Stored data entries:
================================

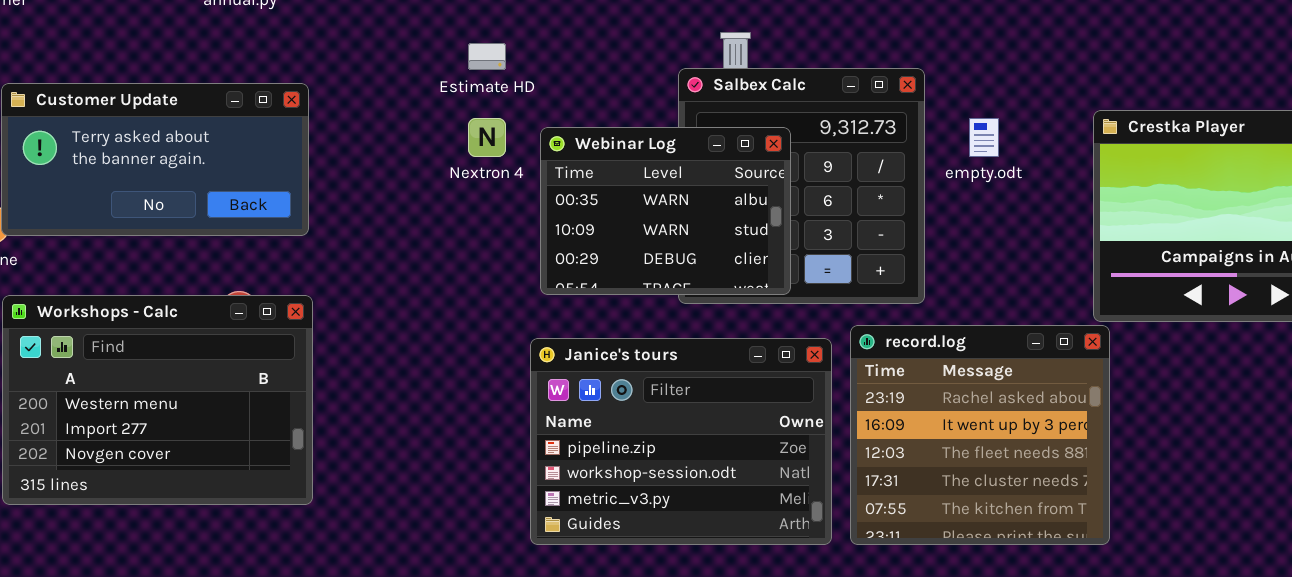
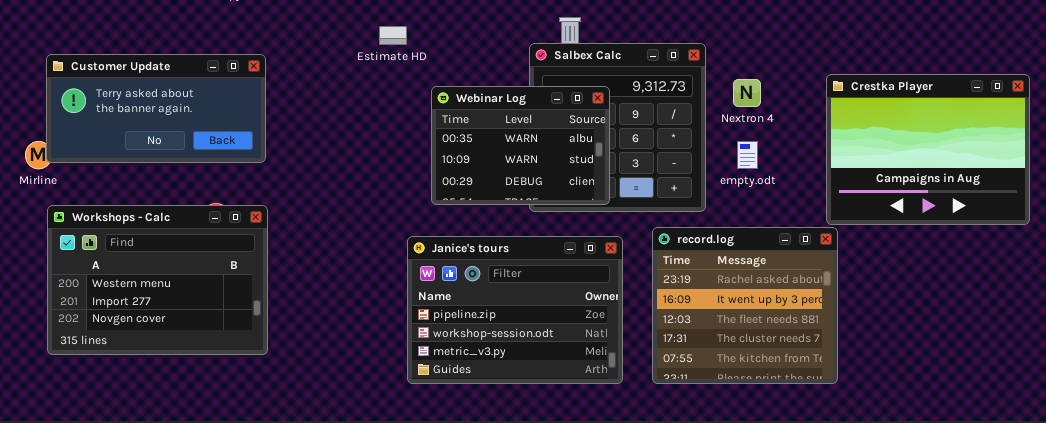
Nextron 4: [468,118,506,157] -> [733,79,761,107], moved
empty.odt: [969,118,999,157] -> [737,141,758,169], moved
Janice's tours: [530,338,832,545] -> [407,236,623,384], moved

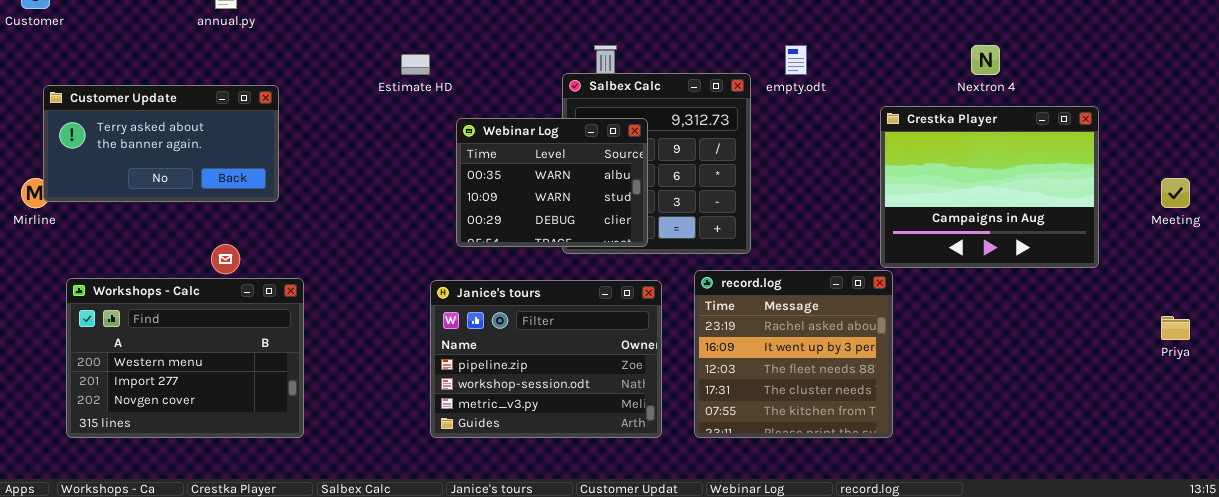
Nextron 4: [733,79,761,107] -> [971,45,1000,75], moved
empty.odt: [737,141,758,169] -> [785,45,807,75], moved
Workshops - Calc: [47,205,268,355] -> [66,278,304,438], moved

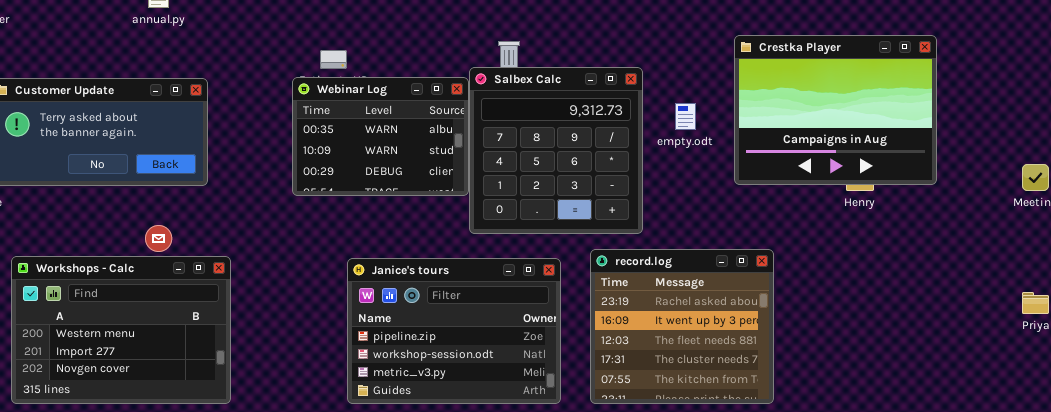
empty.odt: [785,45,807,75] -> [675,103,696,130], moved
Crestka Player: [880,106,1099,268] -> [734,35,937,185], moved
Webinar Log: [456,118,648,247] -> [292,77,469,196], moved

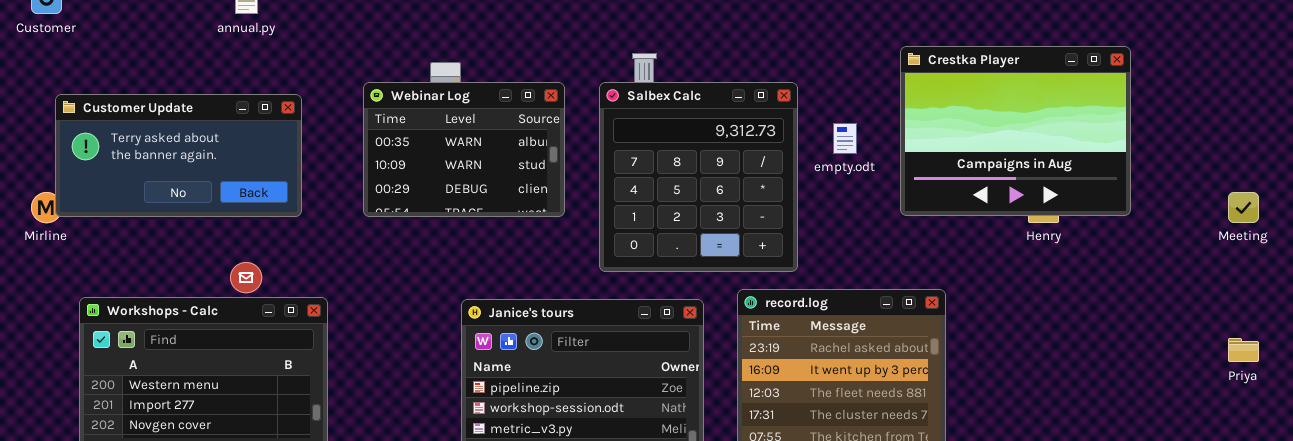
Webinar Log: [292,77,469,196] -> [363,82,565,217], moved

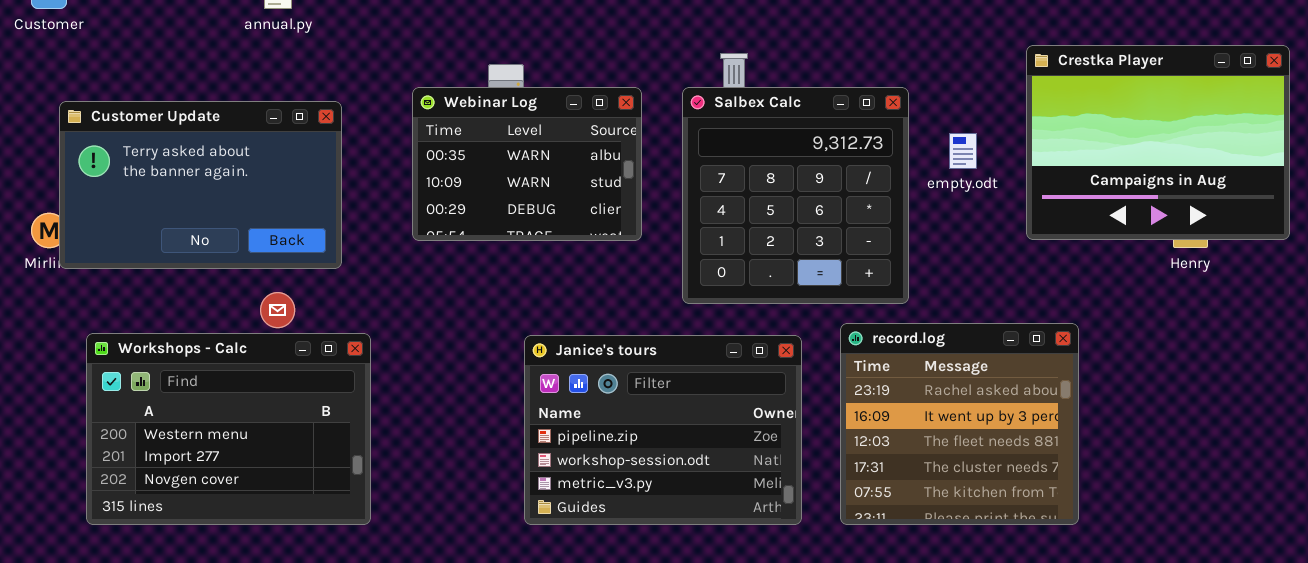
Customer Update: [55,94,302,217] -> [59,101,342,269], resized

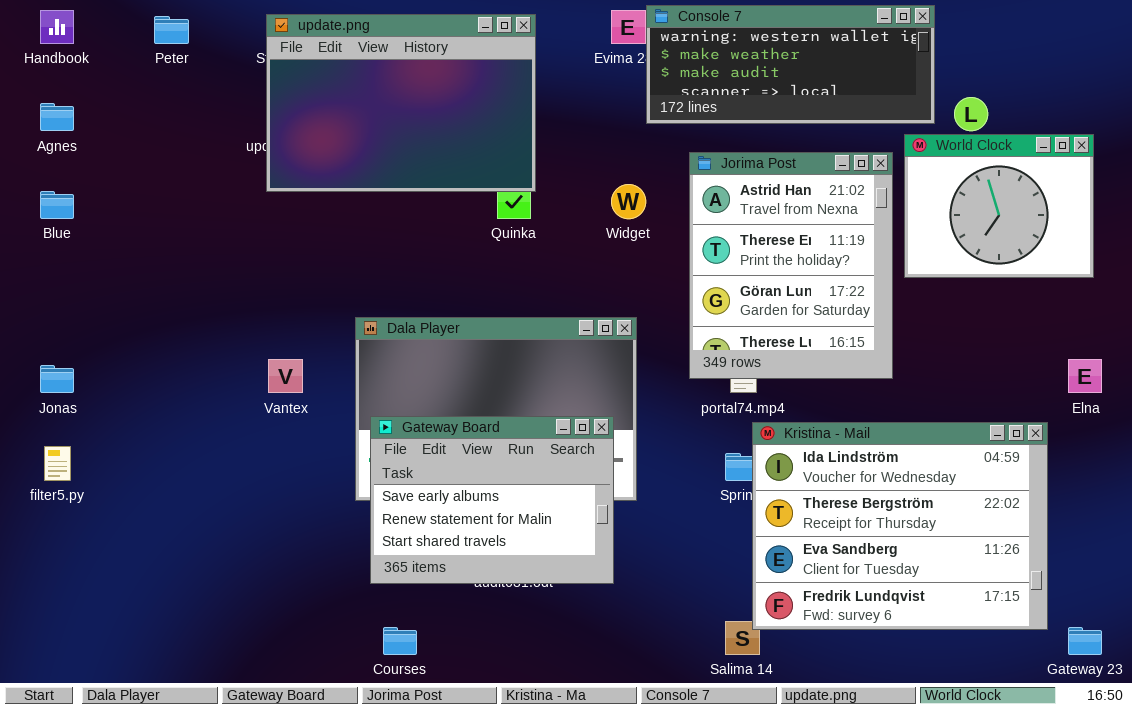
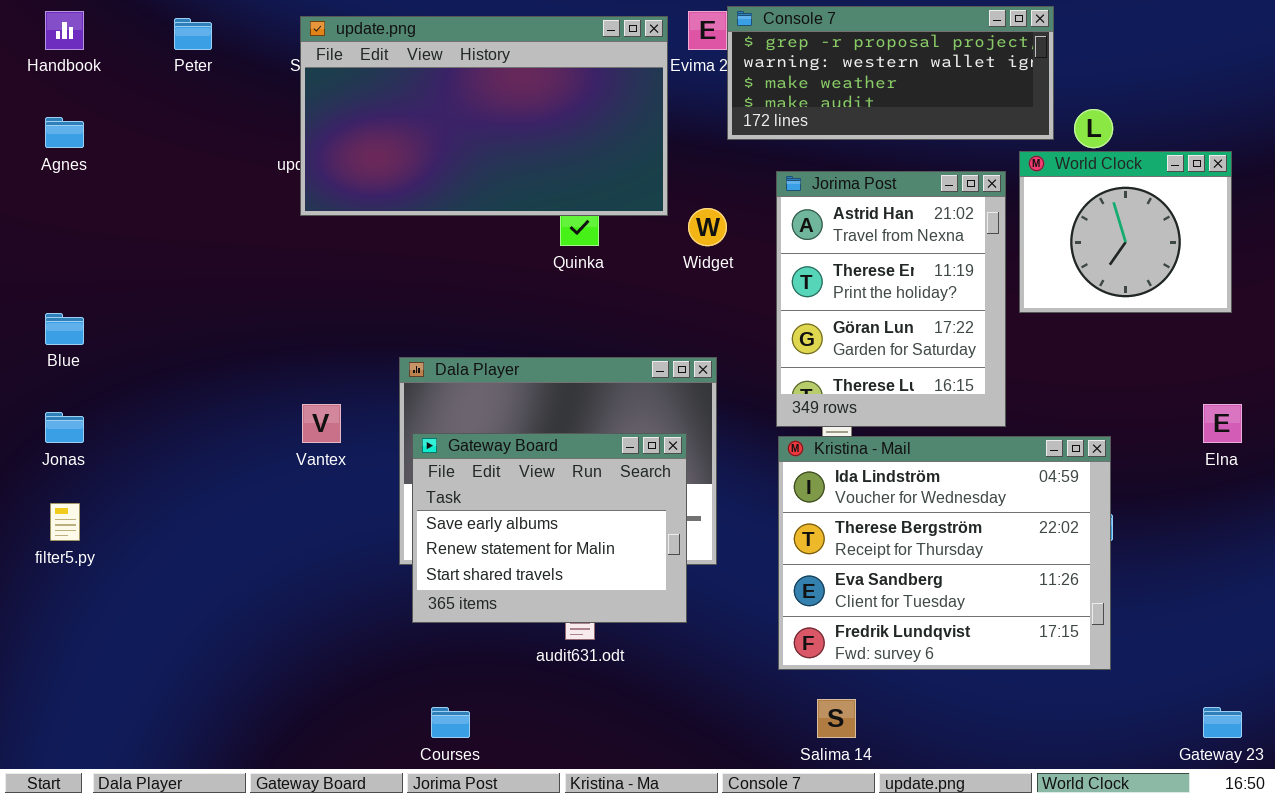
Console 7: [646,5,935,124] -> [727,6,1054,140], scrolled up 1 row
update.png: [266,14,536,192] -> [300,16,668,216], resized
Blue: [40,191,74,219] -> [45,313,84,345], moved
Gateway Board: [370,416,614,584] -> [412,433,687,623], moved
Kristina - Mail: [752,422,1048,630] -> [778,436,1111,670], moved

================================

What the task asks: The records above must be echoed exactly, minus their pictures.

Exercise response:
Nextron 4: [468,118,506,157] -> [733,79,761,107], moved
empty.odt: [969,118,999,157] -> [737,141,758,169], moved
Janice's tours: [530,338,832,545] -> [407,236,623,384], moved

Nextron 4: [733,79,761,107] -> [971,45,1000,75], moved
empty.odt: [737,141,758,169] -> [785,45,807,75], moved
Workshops - Calc: [47,205,268,355] -> [66,278,304,438], moved

empty.odt: [785,45,807,75] -> [675,103,696,130], moved
Crestka Player: [880,106,1099,268] -> [734,35,937,185], moved
Webinar Log: [456,118,648,247] -> [292,77,469,196], moved

Webinar Log: [292,77,469,196] -> [363,82,565,217], moved

Customer Update: [55,94,302,217] -> [59,101,342,269], resized

Console 7: [646,5,935,124] -> [727,6,1054,140], scrolled up 1 row
update.png: [266,14,536,192] -> [300,16,668,216], resized
Blue: [40,191,74,219] -> [45,313,84,345], moved
Gateway Board: [370,416,614,584] -> [412,433,687,623], moved
Kristina - Mail: [752,422,1048,630] -> [778,436,1111,670], moved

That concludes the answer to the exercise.